### Exercise aim
Once the pictures are set aside, transcribe each line of the data exactly.

### Given data
⟨

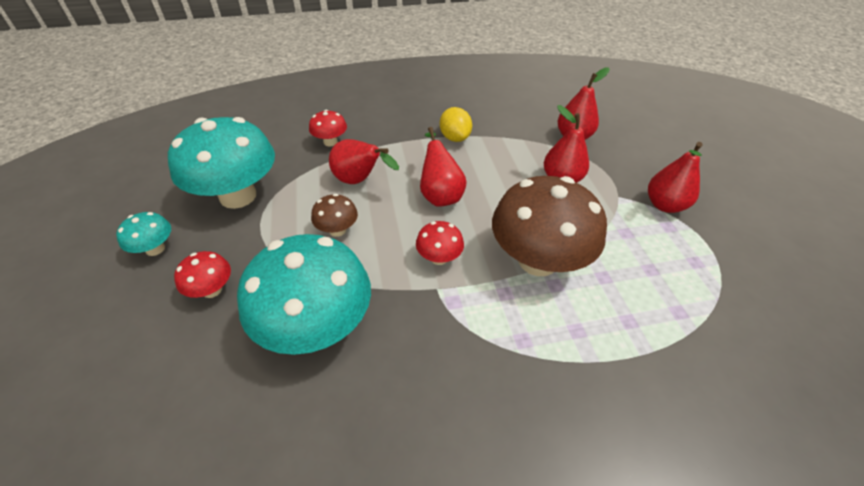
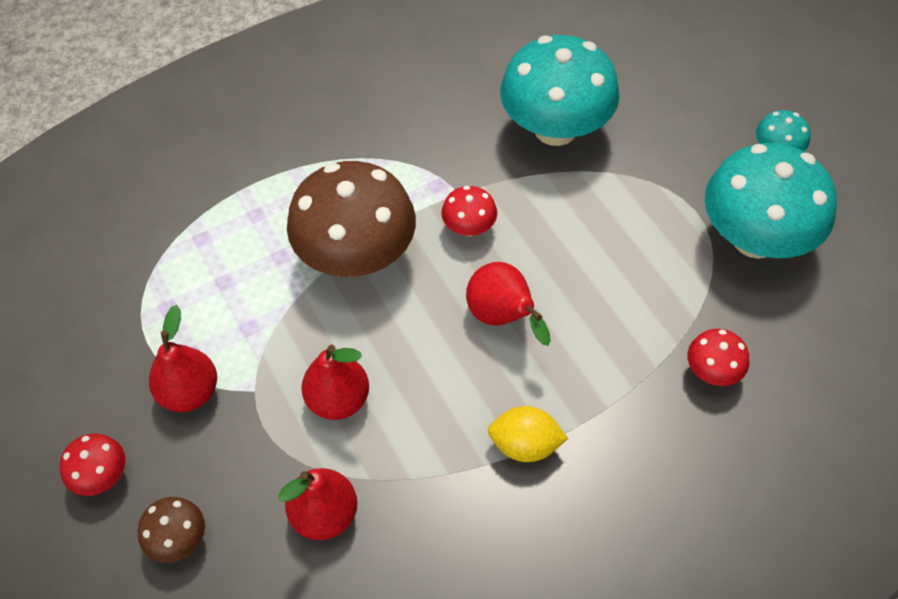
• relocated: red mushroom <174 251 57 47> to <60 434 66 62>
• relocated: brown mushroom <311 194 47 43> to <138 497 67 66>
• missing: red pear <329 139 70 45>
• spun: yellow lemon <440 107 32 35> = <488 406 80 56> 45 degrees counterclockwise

⟩

### Solution to this problem
• relocated: red mushroom <174 251 57 47> to <60 434 66 62>
• relocated: brown mushroom <311 194 47 43> to <138 497 67 66>
• missing: red pear <329 139 70 45>
• spun: yellow lemon <440 107 32 35> = <488 406 80 56> 45 degrees counterclockwise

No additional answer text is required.